_REQUIRED ACTION_
All of the entries need to be printed again exactly; pictures are the only thing to omit.

____________

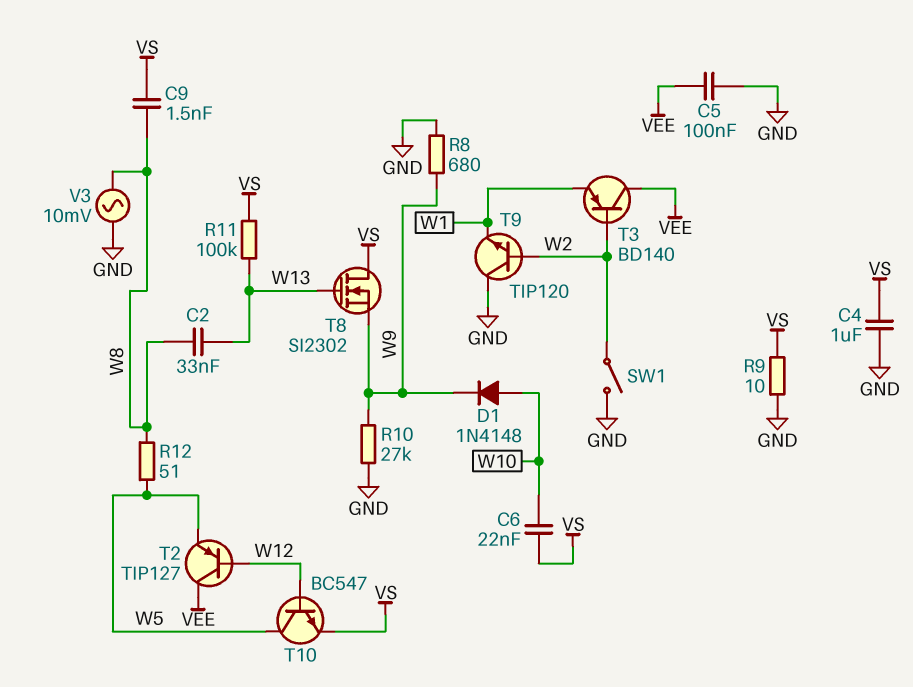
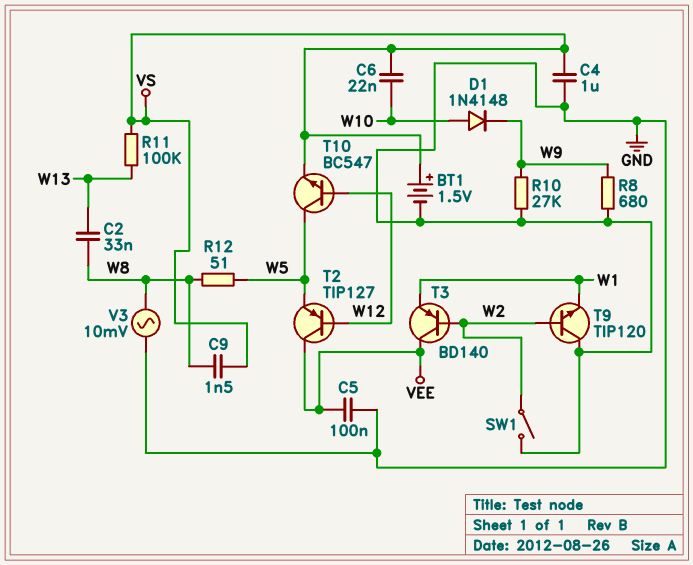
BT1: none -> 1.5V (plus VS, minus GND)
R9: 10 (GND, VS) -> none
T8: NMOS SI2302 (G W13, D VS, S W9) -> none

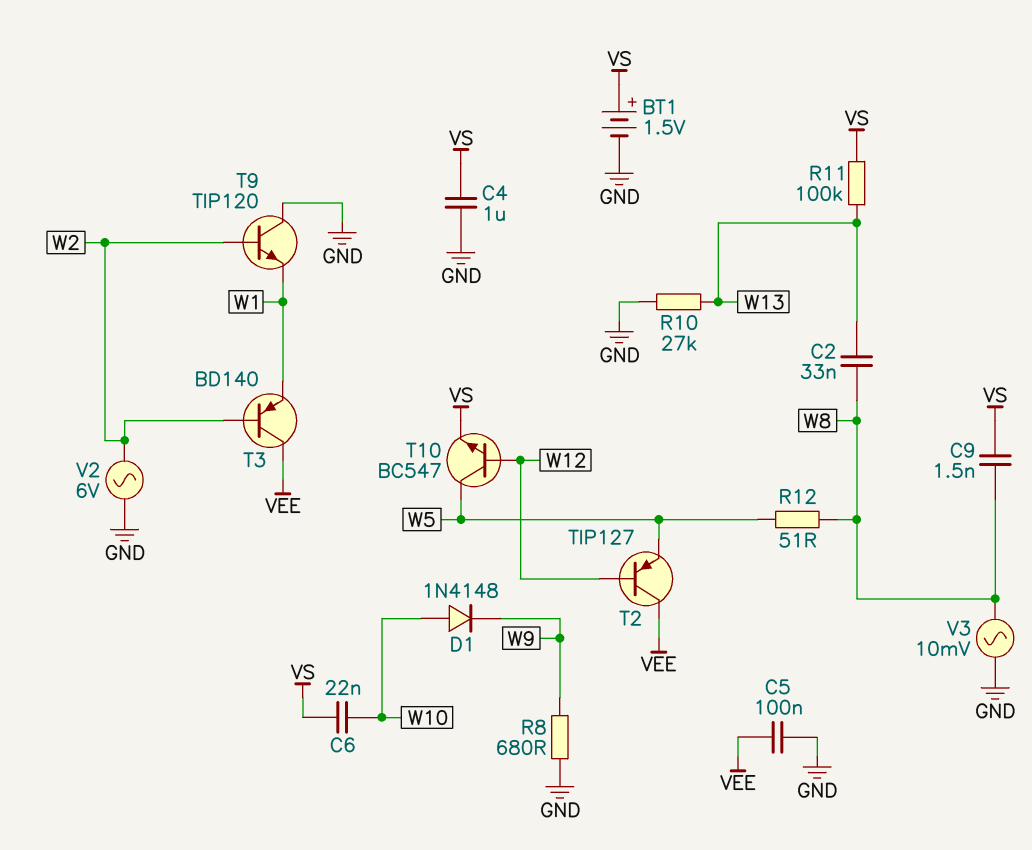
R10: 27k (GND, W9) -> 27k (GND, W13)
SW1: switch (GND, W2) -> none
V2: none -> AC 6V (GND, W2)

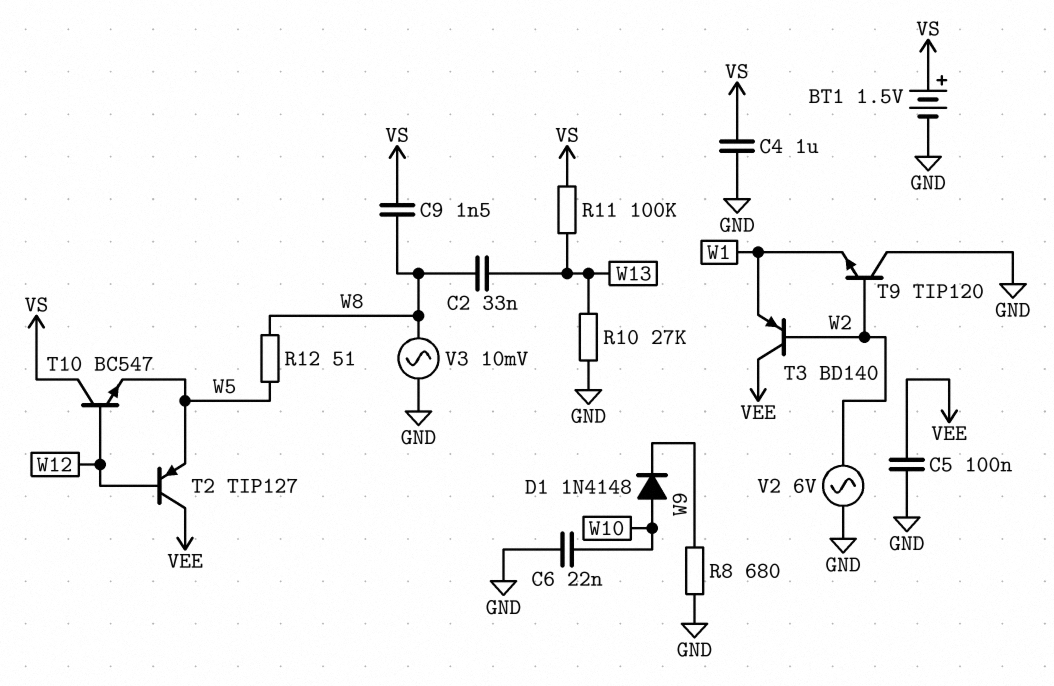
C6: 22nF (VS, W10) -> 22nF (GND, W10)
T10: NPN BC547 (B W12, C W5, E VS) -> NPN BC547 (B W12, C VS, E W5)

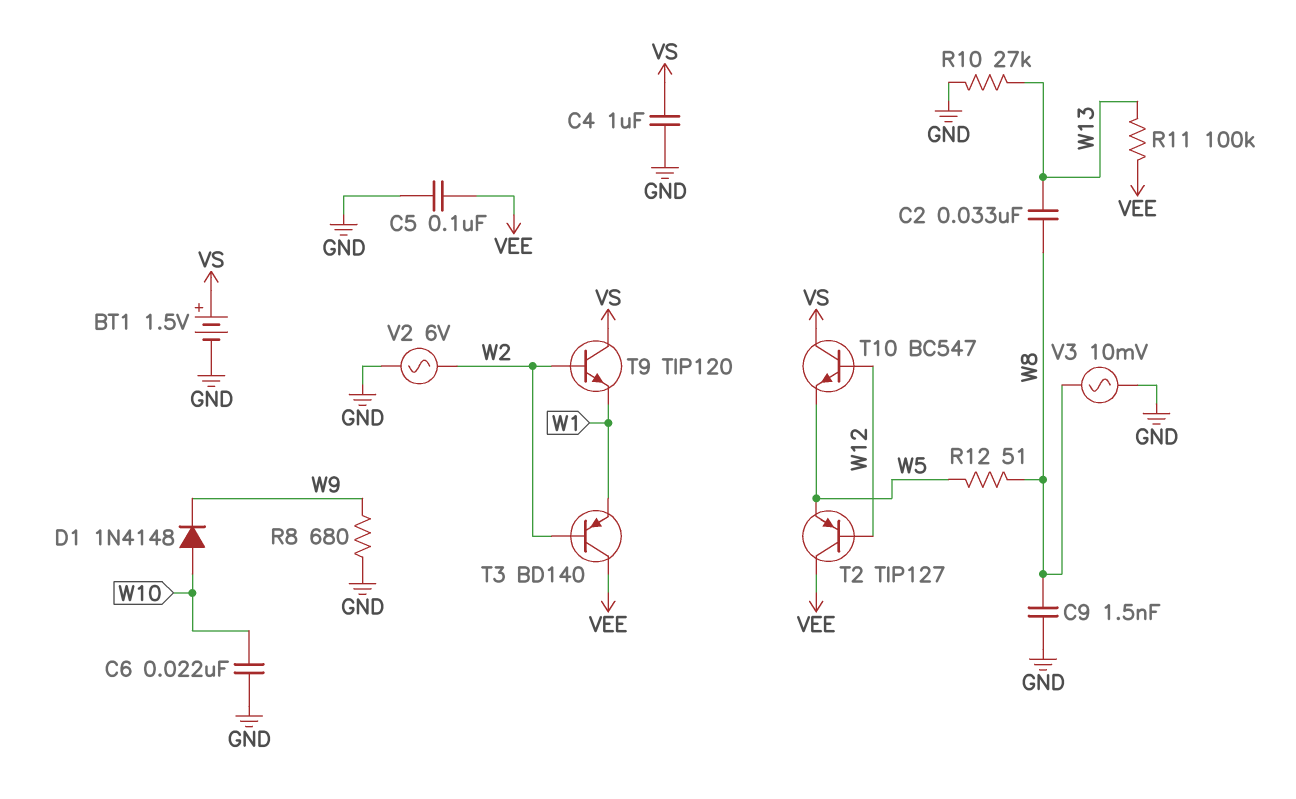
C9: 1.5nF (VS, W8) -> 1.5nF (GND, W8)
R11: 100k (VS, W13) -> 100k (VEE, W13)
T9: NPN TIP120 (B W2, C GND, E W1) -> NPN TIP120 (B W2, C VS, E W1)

____________

_RESPONSE_
BT1: none -> 1.5V (plus VS, minus GND)
R9: 10 (GND, VS) -> none
T8: NMOS SI2302 (G W13, D VS, S W9) -> none

R10: 27k (GND, W9) -> 27k (GND, W13)
SW1: switch (GND, W2) -> none
V2: none -> AC 6V (GND, W2)

C6: 22nF (VS, W10) -> 22nF (GND, W10)
T10: NPN BC547 (B W12, C W5, E VS) -> NPN BC547 (B W12, C VS, E W5)

C9: 1.5nF (VS, W8) -> 1.5nF (GND, W8)
R11: 100k (VS, W13) -> 100k (VEE, W13)
T9: NPN TIP120 (B W2, C GND, E W1) -> NPN TIP120 (B W2, C VS, E W1)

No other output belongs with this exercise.